Extracted records:

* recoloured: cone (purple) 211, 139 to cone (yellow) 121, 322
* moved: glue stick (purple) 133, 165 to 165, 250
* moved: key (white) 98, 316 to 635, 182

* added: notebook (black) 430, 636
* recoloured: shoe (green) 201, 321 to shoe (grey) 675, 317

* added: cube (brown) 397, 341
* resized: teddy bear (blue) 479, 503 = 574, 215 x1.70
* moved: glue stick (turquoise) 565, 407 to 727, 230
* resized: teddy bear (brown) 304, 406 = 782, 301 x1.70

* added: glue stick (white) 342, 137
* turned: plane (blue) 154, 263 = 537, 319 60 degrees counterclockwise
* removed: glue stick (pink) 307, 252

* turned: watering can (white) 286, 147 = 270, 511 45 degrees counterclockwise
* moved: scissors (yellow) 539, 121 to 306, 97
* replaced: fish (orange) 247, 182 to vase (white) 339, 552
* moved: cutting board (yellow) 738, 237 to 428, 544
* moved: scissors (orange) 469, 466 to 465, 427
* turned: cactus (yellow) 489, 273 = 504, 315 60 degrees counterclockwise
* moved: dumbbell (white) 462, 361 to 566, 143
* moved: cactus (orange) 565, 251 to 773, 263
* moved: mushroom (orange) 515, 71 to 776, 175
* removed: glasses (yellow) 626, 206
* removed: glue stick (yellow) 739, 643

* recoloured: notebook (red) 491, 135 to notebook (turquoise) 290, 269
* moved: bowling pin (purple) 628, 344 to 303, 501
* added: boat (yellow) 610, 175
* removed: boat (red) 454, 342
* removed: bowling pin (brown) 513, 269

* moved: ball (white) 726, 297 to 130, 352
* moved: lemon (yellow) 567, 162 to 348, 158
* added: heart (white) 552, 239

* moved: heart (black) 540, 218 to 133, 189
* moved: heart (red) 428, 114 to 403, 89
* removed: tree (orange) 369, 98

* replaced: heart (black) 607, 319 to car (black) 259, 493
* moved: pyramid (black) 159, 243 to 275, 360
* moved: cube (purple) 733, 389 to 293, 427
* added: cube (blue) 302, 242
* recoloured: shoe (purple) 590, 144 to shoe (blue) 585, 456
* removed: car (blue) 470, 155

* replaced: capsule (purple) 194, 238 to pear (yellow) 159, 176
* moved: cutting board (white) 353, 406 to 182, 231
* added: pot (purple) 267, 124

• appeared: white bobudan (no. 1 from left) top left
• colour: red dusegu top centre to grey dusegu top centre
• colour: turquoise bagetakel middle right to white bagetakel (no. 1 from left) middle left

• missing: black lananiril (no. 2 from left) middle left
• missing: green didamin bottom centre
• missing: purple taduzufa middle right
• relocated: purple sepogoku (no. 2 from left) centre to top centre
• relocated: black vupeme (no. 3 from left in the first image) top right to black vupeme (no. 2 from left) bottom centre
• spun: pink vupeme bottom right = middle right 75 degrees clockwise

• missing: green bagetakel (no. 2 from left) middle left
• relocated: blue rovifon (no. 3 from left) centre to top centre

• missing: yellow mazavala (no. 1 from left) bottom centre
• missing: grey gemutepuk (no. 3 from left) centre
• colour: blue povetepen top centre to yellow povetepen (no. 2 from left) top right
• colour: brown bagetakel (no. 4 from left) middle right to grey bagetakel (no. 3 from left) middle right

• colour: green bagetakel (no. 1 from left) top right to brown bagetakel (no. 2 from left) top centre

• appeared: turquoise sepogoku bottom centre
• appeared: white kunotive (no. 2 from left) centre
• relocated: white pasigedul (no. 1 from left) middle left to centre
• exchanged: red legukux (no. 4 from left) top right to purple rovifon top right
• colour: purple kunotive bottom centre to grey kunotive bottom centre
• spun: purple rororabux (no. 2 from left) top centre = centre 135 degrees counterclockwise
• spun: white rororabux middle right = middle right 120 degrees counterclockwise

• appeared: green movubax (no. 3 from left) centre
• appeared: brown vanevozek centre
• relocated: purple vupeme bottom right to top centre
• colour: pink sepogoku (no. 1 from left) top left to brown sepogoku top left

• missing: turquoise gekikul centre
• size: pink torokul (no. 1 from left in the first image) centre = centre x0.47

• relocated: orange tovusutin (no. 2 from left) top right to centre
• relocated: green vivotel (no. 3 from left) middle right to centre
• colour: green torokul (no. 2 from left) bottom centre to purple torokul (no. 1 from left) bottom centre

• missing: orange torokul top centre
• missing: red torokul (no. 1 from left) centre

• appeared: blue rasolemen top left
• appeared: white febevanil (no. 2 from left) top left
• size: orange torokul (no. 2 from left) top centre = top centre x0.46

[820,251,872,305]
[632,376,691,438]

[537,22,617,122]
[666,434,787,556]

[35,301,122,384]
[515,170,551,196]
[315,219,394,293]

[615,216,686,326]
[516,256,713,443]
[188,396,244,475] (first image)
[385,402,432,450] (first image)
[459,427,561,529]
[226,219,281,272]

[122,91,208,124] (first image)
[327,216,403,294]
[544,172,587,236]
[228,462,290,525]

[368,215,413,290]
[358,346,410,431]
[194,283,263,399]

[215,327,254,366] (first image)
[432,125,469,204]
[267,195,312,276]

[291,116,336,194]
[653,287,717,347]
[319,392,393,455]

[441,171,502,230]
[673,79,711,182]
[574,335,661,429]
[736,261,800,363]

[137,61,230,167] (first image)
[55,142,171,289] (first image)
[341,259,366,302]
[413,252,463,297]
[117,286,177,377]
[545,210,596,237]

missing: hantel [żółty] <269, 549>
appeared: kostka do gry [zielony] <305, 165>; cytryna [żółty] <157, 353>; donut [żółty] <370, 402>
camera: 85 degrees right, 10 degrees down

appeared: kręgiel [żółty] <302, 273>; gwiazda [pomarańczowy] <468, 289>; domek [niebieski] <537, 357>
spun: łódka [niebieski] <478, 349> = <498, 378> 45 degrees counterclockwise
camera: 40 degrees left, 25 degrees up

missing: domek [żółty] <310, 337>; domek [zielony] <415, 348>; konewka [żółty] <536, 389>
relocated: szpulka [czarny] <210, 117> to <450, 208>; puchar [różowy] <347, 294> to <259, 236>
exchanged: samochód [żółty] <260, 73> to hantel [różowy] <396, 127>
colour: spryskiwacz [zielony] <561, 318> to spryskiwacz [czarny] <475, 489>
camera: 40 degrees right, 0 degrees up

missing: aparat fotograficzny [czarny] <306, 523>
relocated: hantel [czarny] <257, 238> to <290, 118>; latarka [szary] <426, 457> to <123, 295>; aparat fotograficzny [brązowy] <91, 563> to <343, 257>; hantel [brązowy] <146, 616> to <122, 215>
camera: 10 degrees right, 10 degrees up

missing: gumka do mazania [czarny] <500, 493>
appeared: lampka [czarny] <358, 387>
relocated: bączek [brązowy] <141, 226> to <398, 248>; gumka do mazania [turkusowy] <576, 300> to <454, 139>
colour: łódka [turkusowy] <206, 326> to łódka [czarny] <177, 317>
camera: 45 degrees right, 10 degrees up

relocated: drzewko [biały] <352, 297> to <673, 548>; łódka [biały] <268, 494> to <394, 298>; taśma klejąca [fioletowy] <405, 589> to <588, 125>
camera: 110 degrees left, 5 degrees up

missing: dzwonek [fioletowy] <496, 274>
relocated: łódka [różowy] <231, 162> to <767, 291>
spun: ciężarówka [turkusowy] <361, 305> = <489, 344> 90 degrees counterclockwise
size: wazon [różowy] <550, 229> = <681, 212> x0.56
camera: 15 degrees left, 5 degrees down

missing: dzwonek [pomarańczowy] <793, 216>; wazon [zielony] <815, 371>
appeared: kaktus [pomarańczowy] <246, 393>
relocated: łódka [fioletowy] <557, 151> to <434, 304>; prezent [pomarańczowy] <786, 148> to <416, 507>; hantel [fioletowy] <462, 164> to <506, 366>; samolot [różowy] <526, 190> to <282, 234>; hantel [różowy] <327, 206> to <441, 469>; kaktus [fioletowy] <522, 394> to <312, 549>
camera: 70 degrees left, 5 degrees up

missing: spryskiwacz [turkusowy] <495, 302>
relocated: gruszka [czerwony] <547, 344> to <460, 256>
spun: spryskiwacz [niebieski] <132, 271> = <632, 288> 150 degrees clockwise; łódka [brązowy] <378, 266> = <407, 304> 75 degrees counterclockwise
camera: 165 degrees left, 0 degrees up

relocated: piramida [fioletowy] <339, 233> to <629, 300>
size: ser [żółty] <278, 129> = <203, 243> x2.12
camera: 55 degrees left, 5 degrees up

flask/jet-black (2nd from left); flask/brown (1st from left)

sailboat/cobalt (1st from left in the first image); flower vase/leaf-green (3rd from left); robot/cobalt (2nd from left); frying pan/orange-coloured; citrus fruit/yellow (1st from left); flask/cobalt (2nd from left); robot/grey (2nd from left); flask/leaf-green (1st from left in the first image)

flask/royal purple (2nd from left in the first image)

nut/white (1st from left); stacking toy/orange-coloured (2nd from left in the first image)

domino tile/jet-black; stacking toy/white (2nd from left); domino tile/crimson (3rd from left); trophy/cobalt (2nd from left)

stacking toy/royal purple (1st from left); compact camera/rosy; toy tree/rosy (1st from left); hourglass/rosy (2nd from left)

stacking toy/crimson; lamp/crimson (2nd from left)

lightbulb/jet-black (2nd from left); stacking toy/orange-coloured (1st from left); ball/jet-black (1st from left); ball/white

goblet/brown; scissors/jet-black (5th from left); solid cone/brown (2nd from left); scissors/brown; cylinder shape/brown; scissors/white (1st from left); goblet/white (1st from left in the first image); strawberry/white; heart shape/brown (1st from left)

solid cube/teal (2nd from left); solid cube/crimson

▶ [INSTRUCTIONS FOR THE TASK]
Of the lines above, output exactly those from the line bearing "lananiril (no. 2 from left) middle left" through the line bearing "vupeme (no. 2 from left) bottom centre", inclusive.

▶ [ANSWER SPACE]
• missing: black lananiril (no. 2 from left) middle left
• missing: green didamin bottom centre
• missing: purple taduzufa middle right
• relocated: purple sepogoku (no. 2 from left) centre to top centre
• relocated: black vupeme (no. 3 from left in the first image) top right to black vupeme (no. 2 from left) bottom centre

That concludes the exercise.